TASK: Wherever the line that contains "LUX3 pin GND: 3V3 -> GND" falls, repeat it and the lines after it exactly until the records end, without any pictures.

(Beginning of INFORMATION GIVEN)

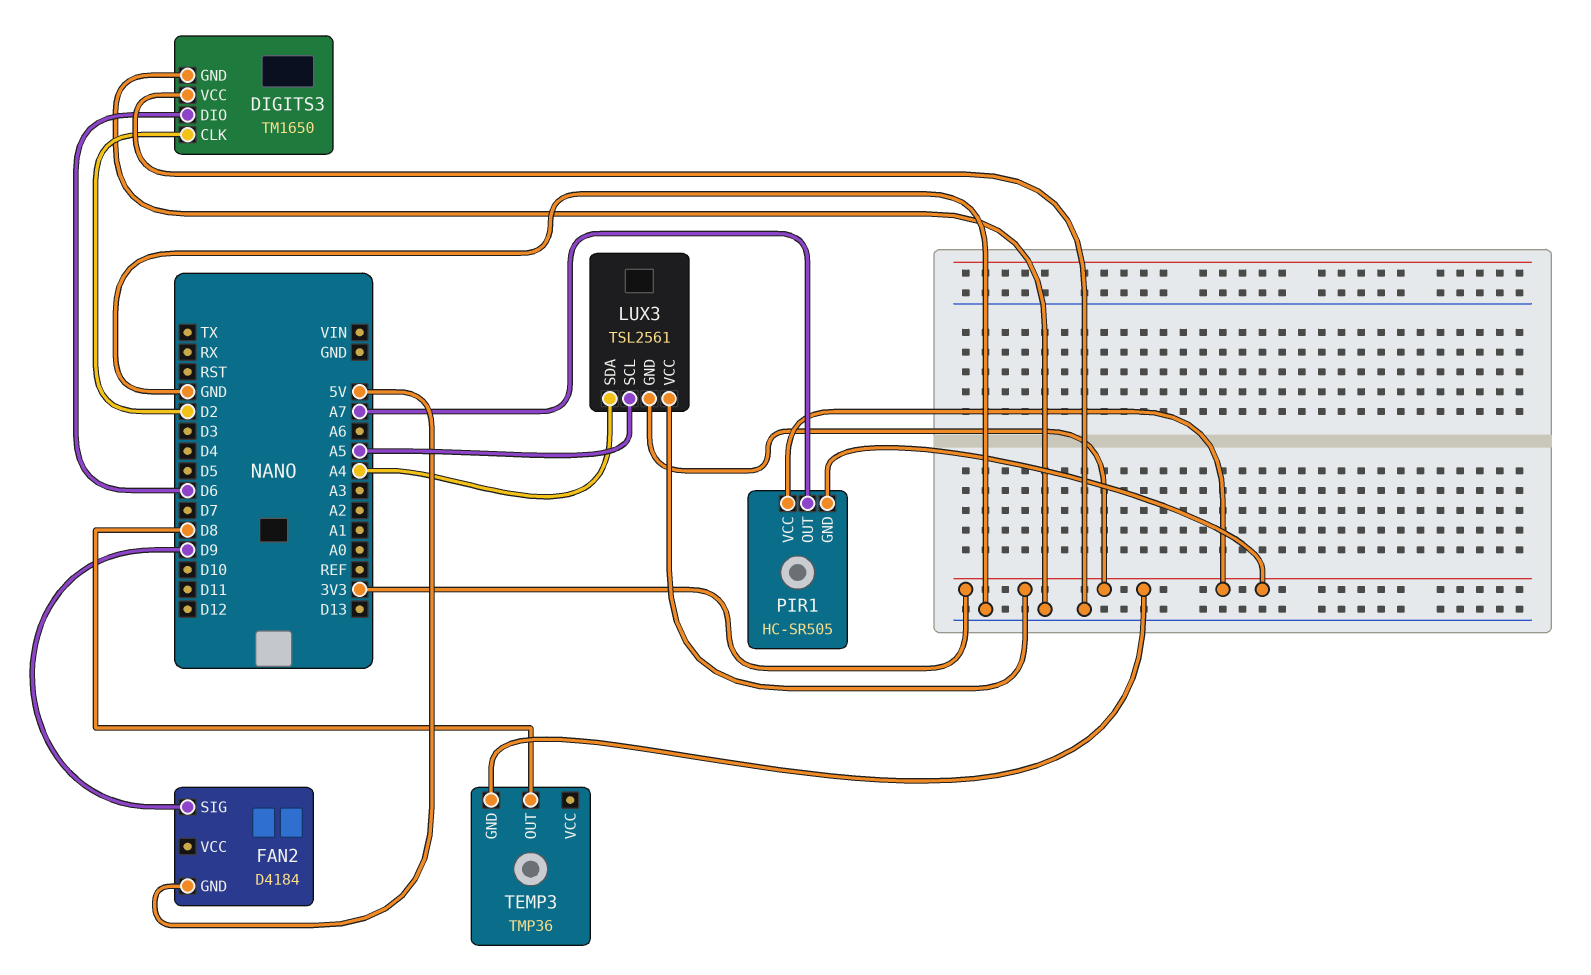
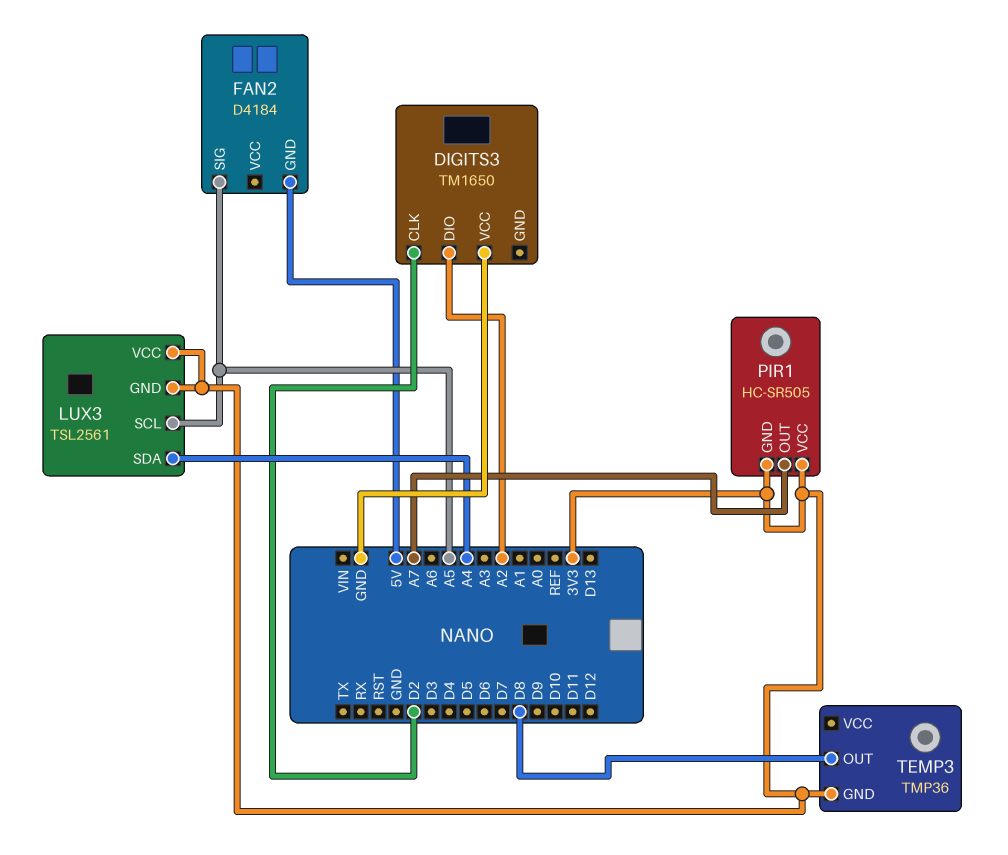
DIGITS3 pin DIO: D6 -> A2
DIGITS3 pin GND: GND -> none
FAN2 pin SIG: D9 -> A5

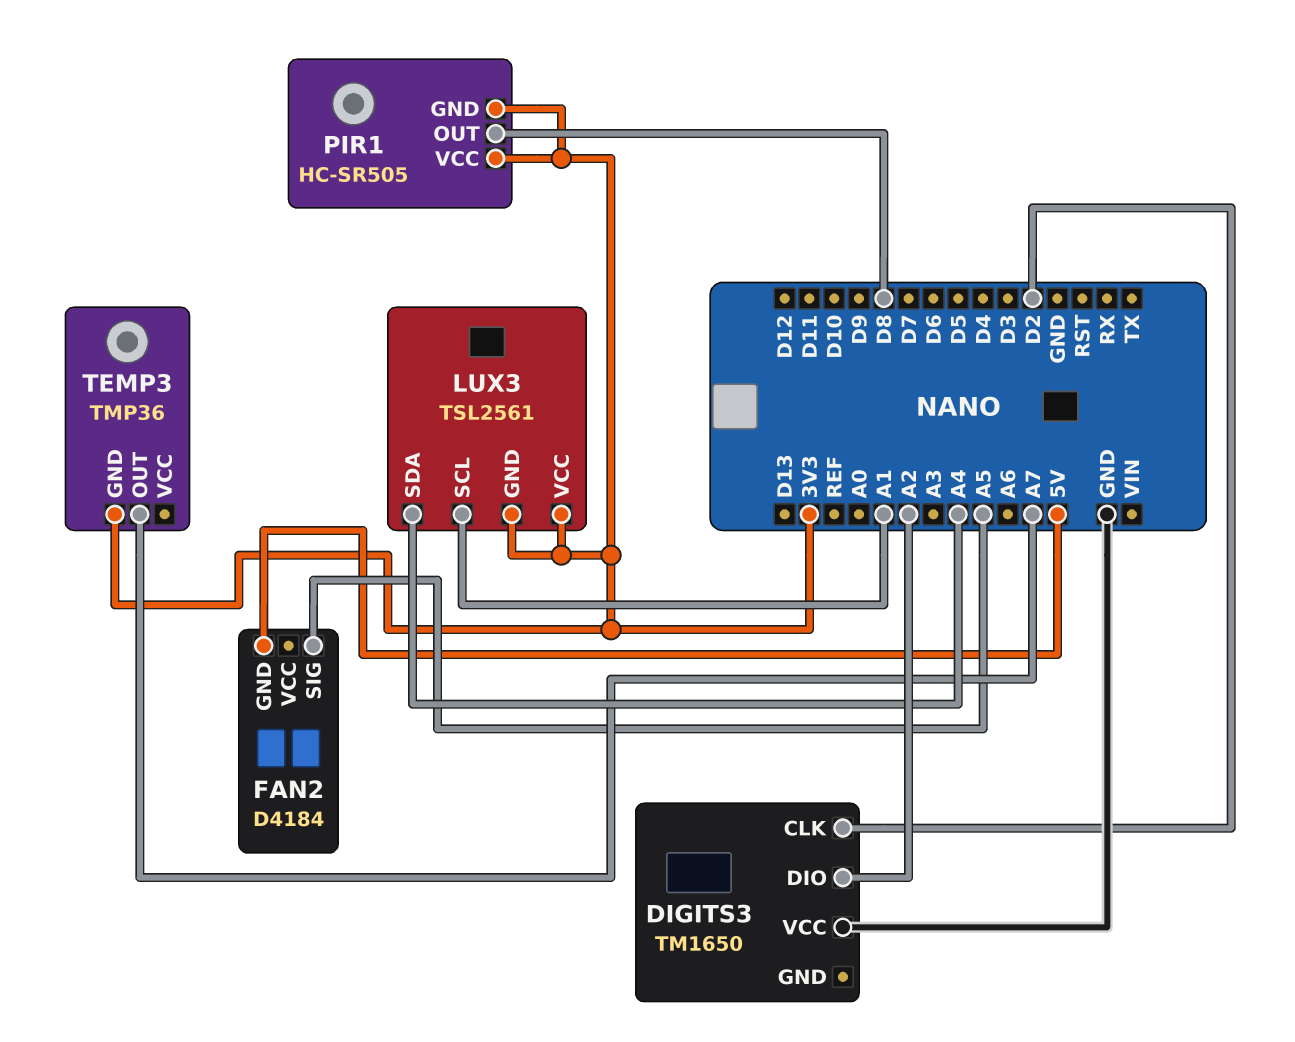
LUX3 pin SCL: A5 -> A1
PIR1 pin OUT: A7 -> D8
TEMP3 pin OUT: D8 -> A7

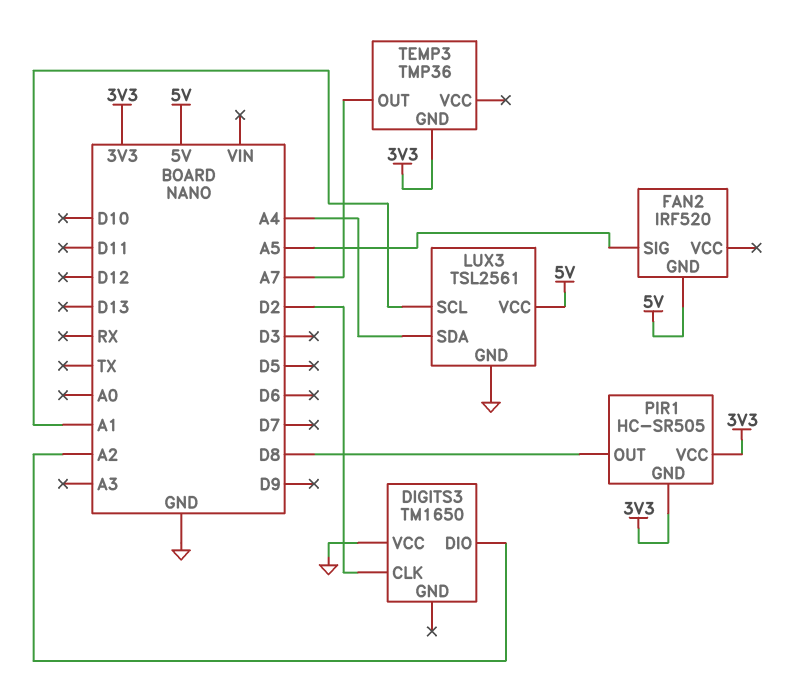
FAN2: D4184 -> IRF520
LUX3 pin GND: 3V3 -> GND
LUX3 pin VCC: 3V3 -> 5V

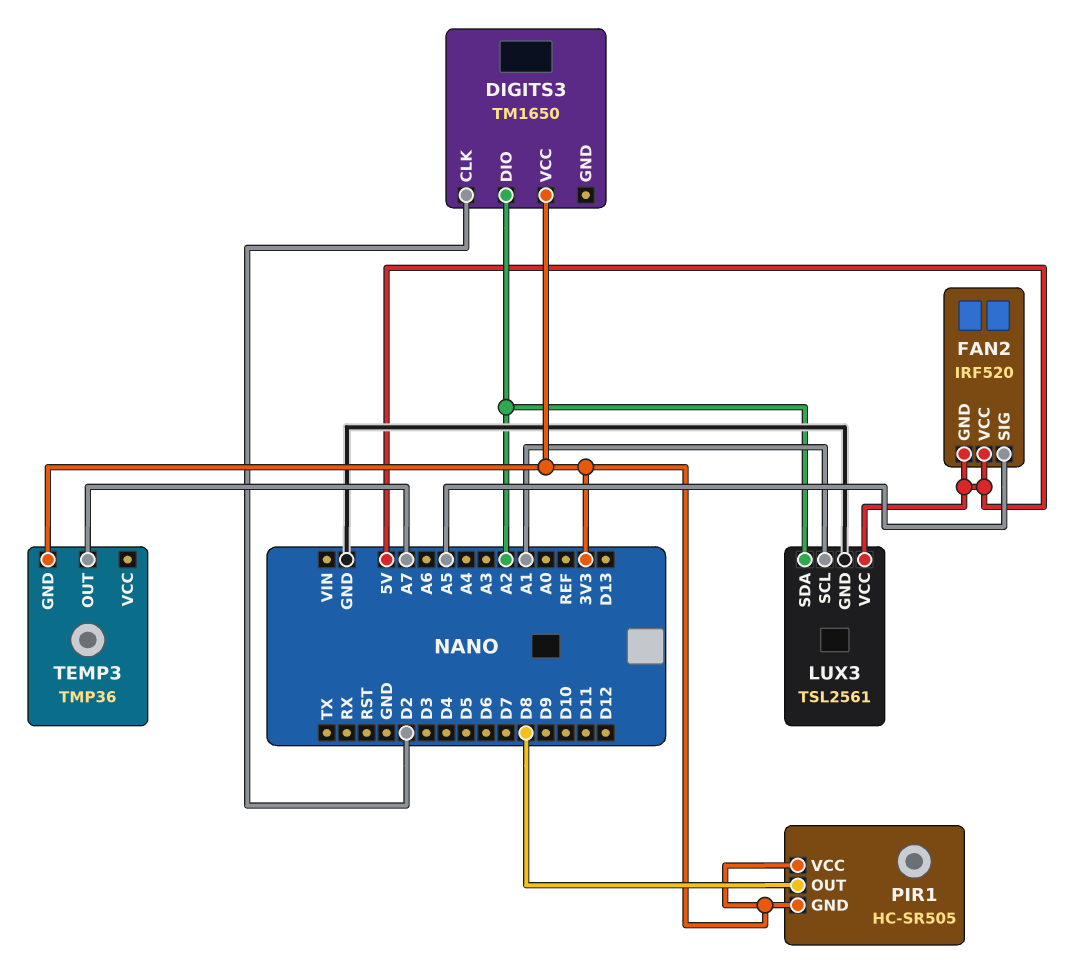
DIGITS3 pin VCC: GND -> 3V3
FAN2 pin VCC: none -> 5V
LUX3 pin SDA: A4 -> A2

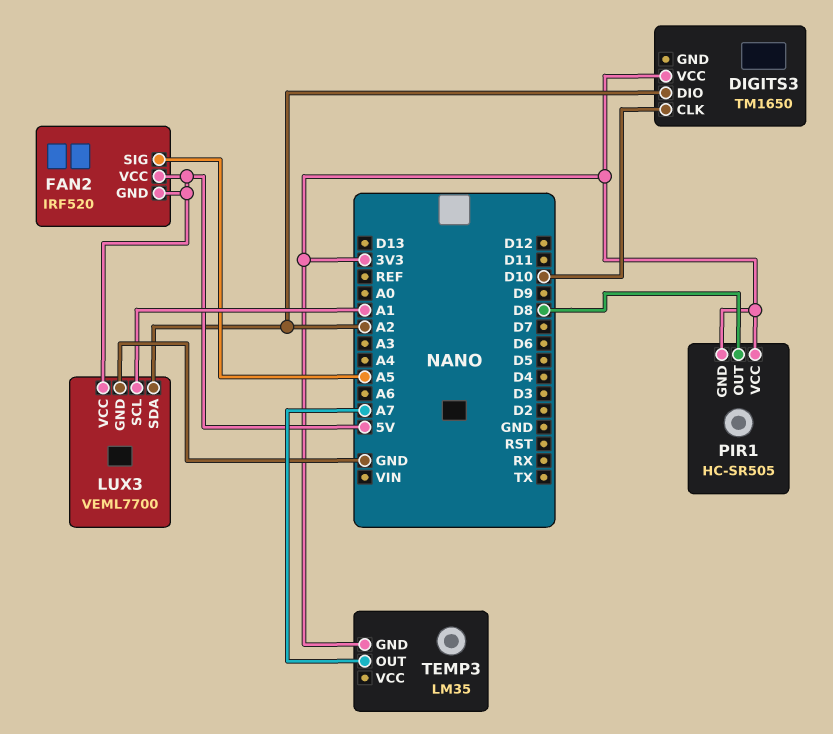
DIGITS3 pin CLK: D2 -> D10
LUX3: TSL2561 -> VEML7700
TEMP3: TMP36 -> LM35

(End of INFORMATION GIVEN)

FINISHED TASK:
LUX3 pin GND: 3V3 -> GND
LUX3 pin VCC: 3V3 -> 5V

DIGITS3 pin VCC: GND -> 3V3
FAN2 pin VCC: none -> 5V
LUX3 pin SDA: A4 -> A2

DIGITS3 pin CLK: D2 -> D10
LUX3: TSL2561 -> VEML7700
TEMP3: TMP36 -> LM35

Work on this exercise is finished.